---- Entries provided
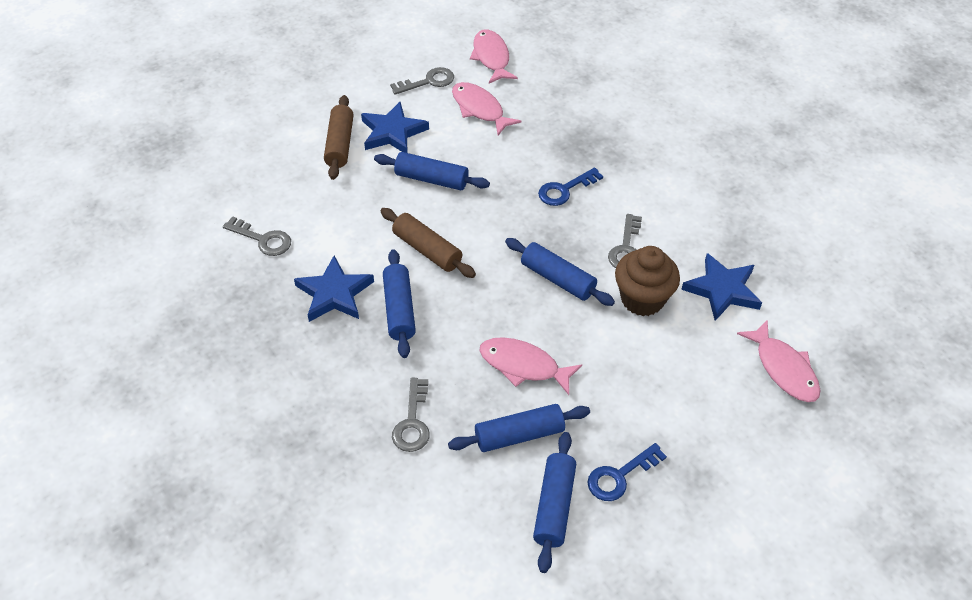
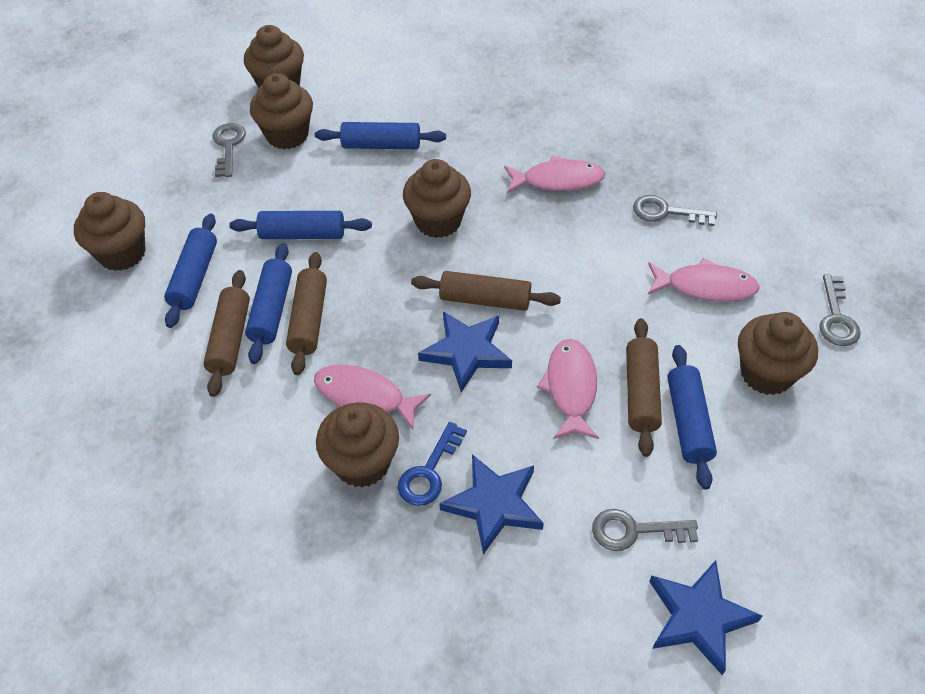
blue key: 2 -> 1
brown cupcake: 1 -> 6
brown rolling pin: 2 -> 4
--------
---- Entries provided
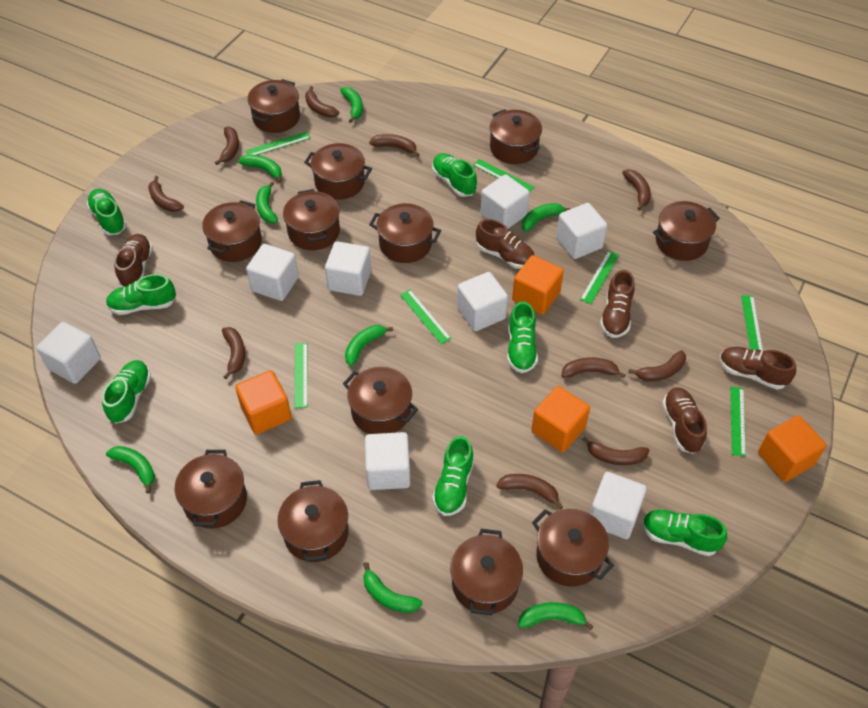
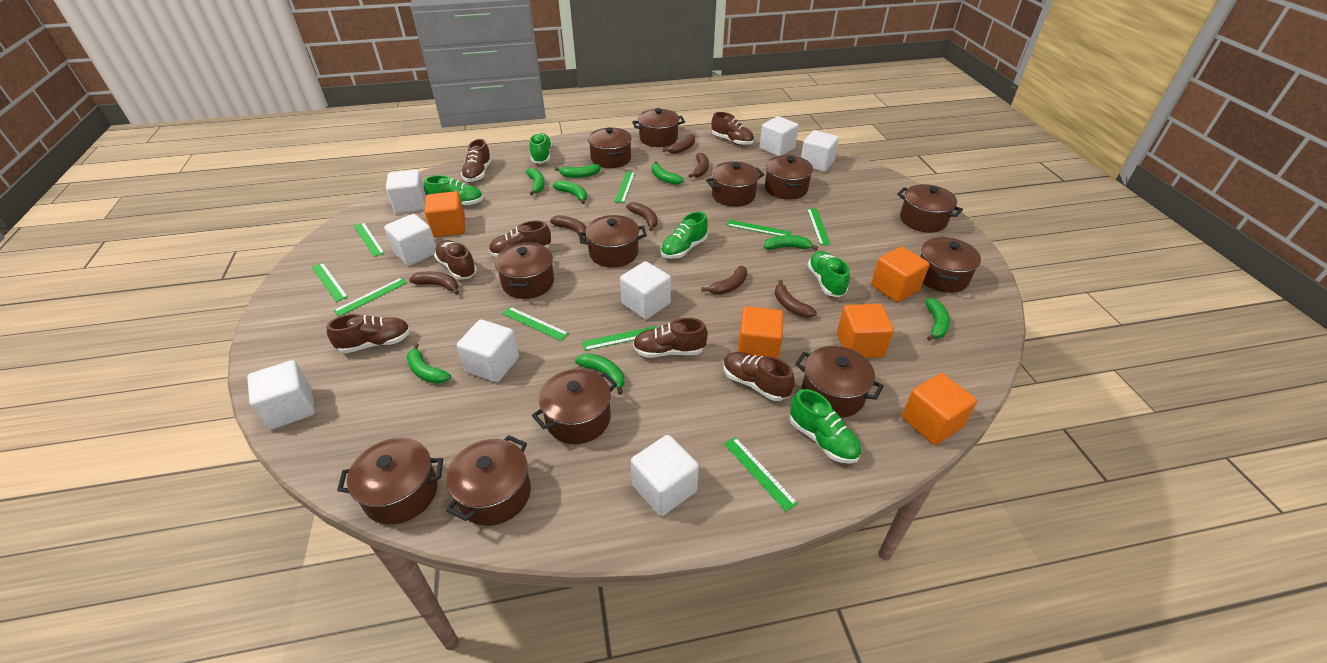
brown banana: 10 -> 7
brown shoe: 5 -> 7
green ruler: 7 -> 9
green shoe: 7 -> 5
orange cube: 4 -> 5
--------
---- Entries provided
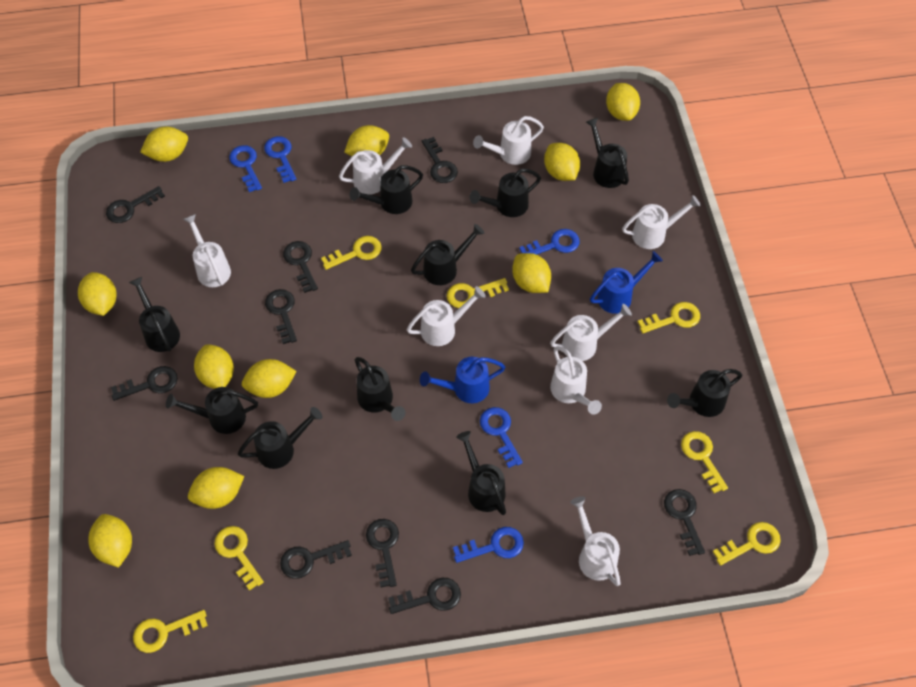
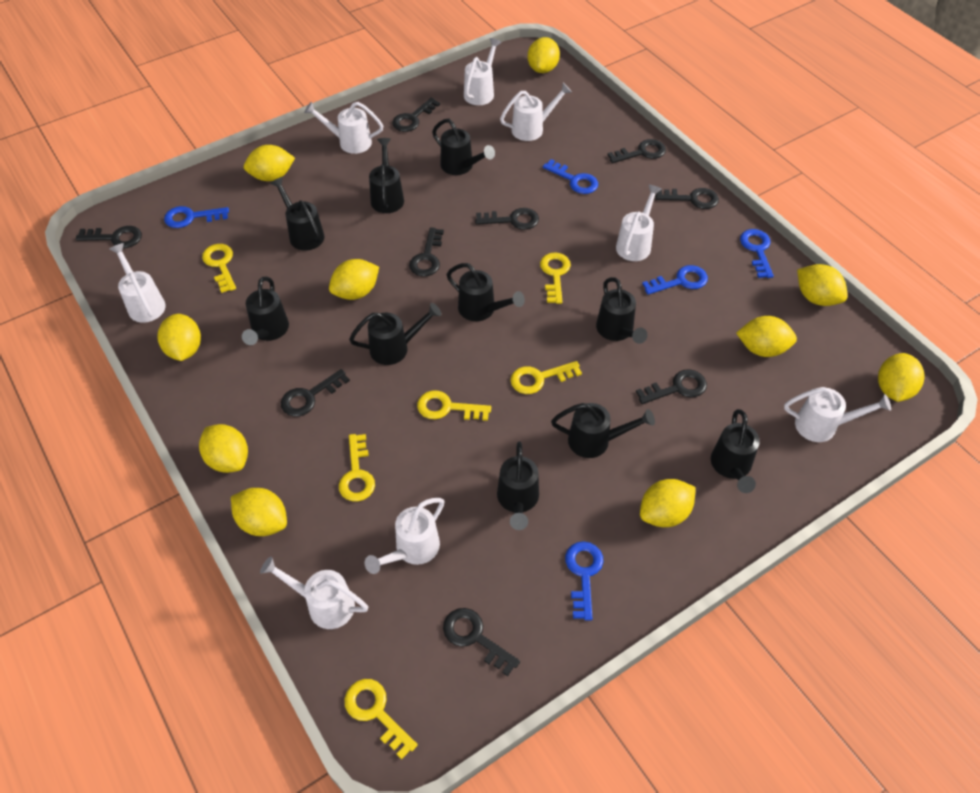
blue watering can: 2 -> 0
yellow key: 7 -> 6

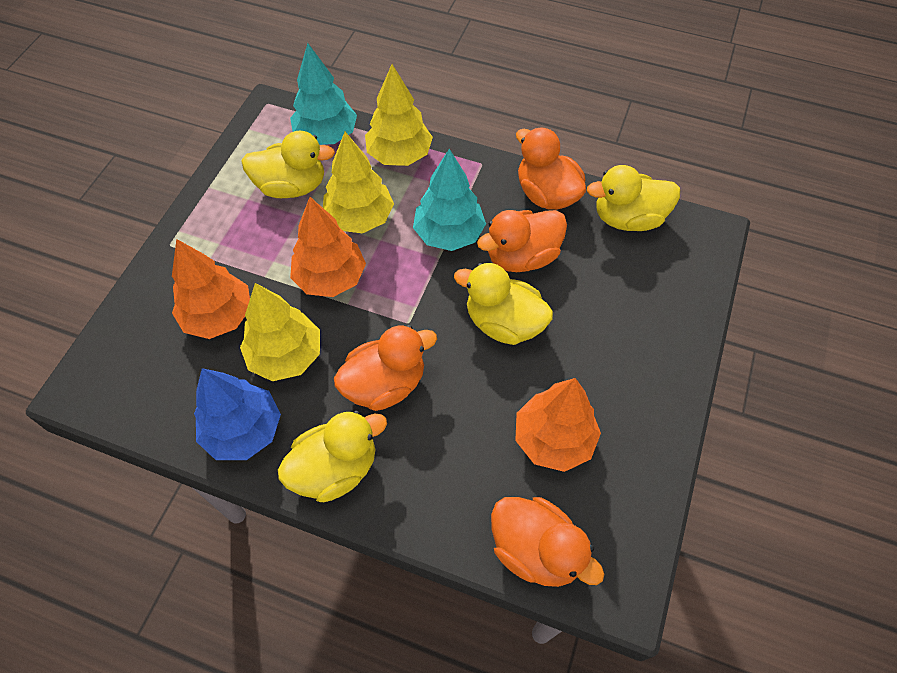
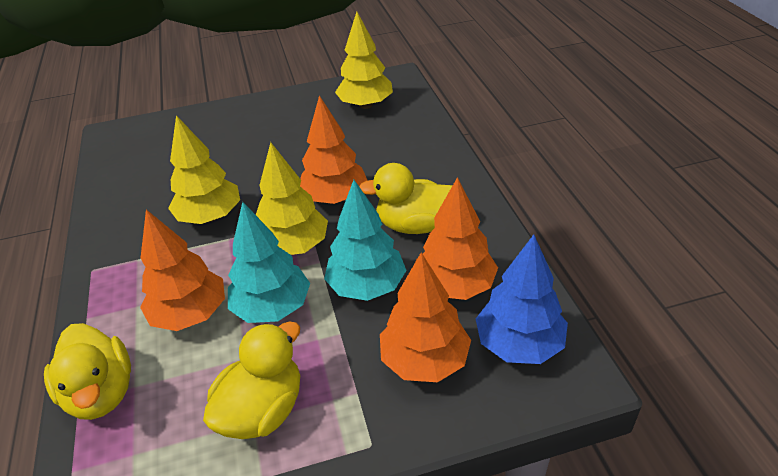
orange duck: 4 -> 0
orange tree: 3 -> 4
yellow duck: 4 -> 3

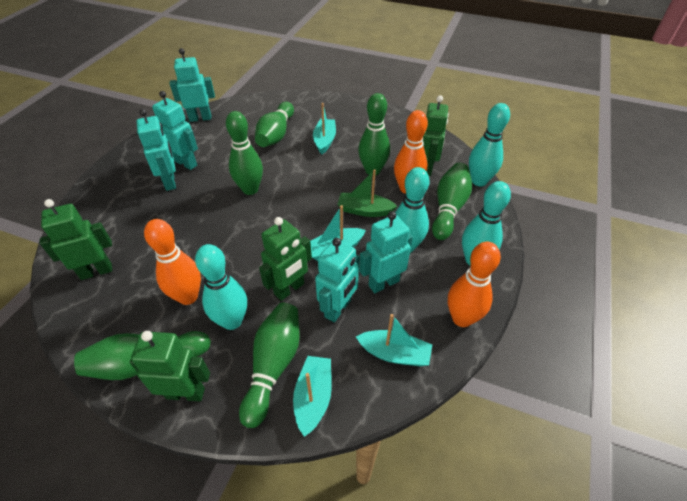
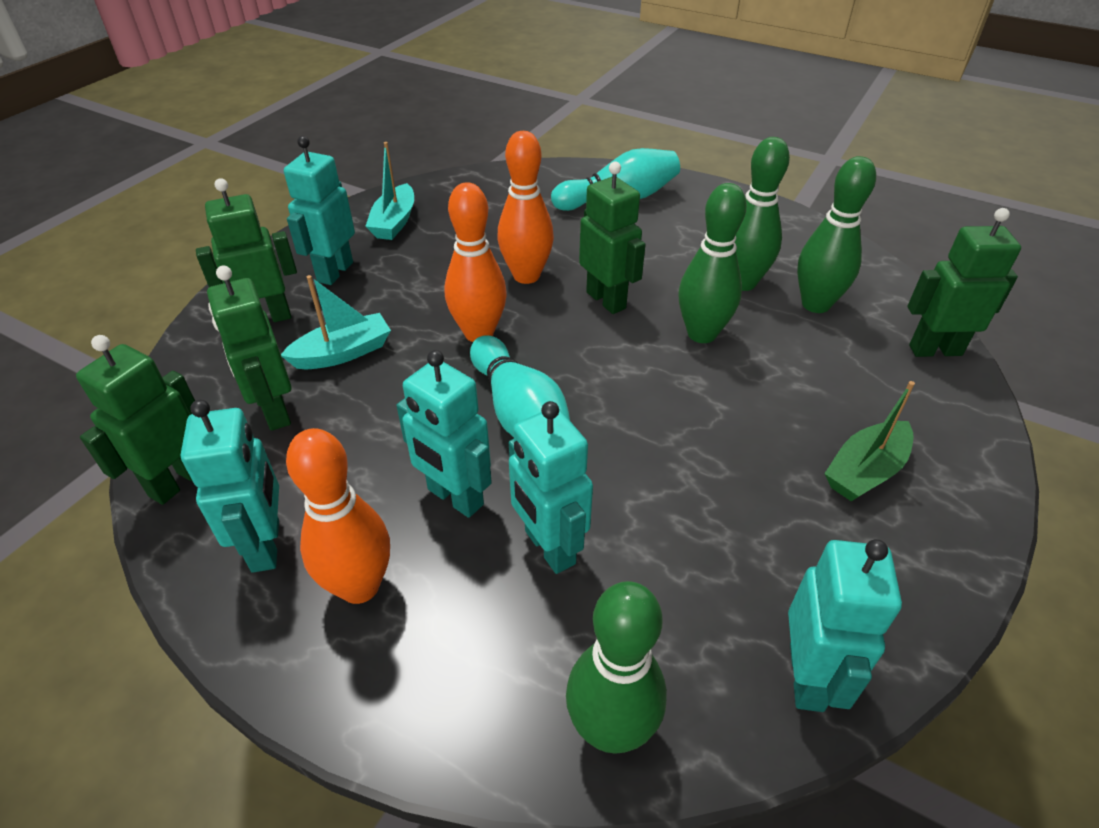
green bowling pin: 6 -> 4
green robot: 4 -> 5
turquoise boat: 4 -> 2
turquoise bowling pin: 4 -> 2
--------
» What is being asked
Where does "bowling" appear in the records above? Copy each line that holds it.

» Exercise answer
green bowling pin: 6 -> 4
turquoise bowling pin: 4 -> 2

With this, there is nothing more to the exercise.